#### Data supplied
[Start of section]

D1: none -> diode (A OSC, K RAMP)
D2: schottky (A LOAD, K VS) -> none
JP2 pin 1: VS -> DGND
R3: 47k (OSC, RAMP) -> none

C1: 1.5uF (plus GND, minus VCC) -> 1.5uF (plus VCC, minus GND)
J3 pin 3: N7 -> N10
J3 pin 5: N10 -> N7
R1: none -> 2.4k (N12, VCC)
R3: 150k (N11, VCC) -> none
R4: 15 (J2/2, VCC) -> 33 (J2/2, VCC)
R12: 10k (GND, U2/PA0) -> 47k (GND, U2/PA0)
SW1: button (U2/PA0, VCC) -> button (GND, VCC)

[End of section]
[Start of section]

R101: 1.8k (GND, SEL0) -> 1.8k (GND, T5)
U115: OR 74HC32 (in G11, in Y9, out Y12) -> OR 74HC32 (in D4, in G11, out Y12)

[End of section]

#### Exercise requirements
Show each line of the listing that holds the string "RAMP".

#### Result below
D1: none -> diode (A OSC, K RAMP)
R3: 47k (OSC, RAMP) -> none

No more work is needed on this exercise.